[ASSIGNMENT]
Pull out every line in the entries below that contains the word "behind", treating uppercase and lowercase as different.

Extracted data entries
*** Begin section ***

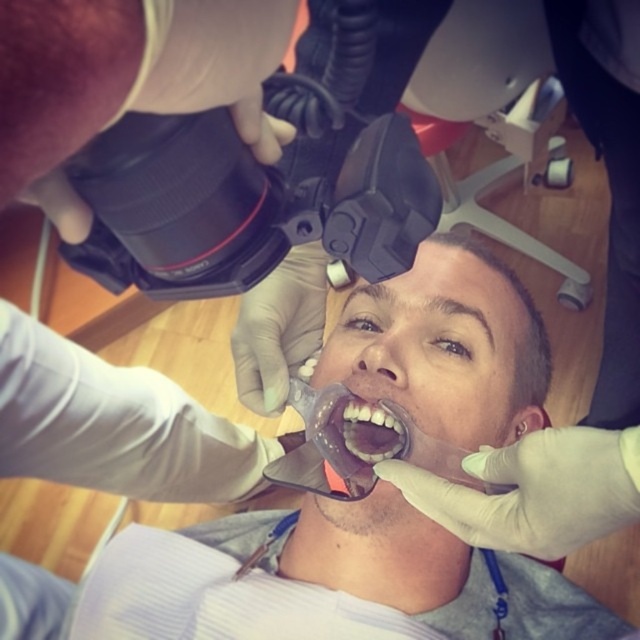
Can you confirm if clear plastic mouthguard at center is taller than translucent plastic mouthpiece at center?

Yes.

Can you confirm if clear plastic mouthguard at center is bigger than translucent plastic mouthpiece at center?

Indeed, clear plastic mouthguard at center has a larger size compared to translucent plastic mouthpiece at center.

Image resolution: width=640 pixels, height=640 pixels. Identify the location of clear plastic mouthguard at center. (291, 579).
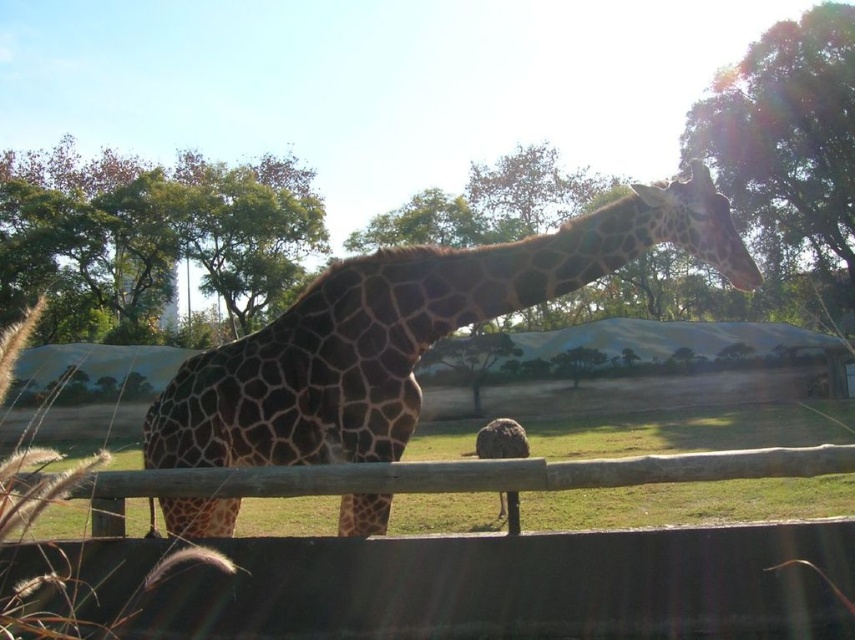
Can you confirm if brown spotted giraffe at center is positioned to the left of wooden fence at center?

Indeed, brown spotted giraffe at center is positioned on the left side of wooden fence at center.

Is brown spotted giraffe at center bigger than wooden fence at center?

Yes, brown spotted giraffe at center is bigger than wooden fence at center.

Between point (384, 531) and point (626, 467), which one is positioned behind?

Positioned behind is point (384, 531).

The image size is (855, 640). I want to click on brown spotted giraffe at center, so click(x=404, y=333).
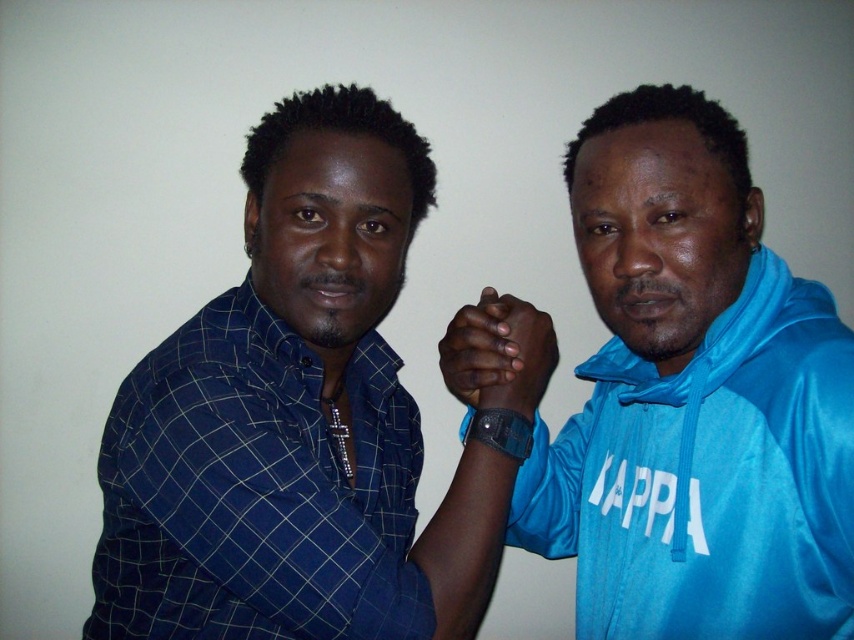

*** End section ***

[RESULT]
Between point (384, 531) and point (626, 467), which one is positioned behind?
Positioned behind is point (384, 531).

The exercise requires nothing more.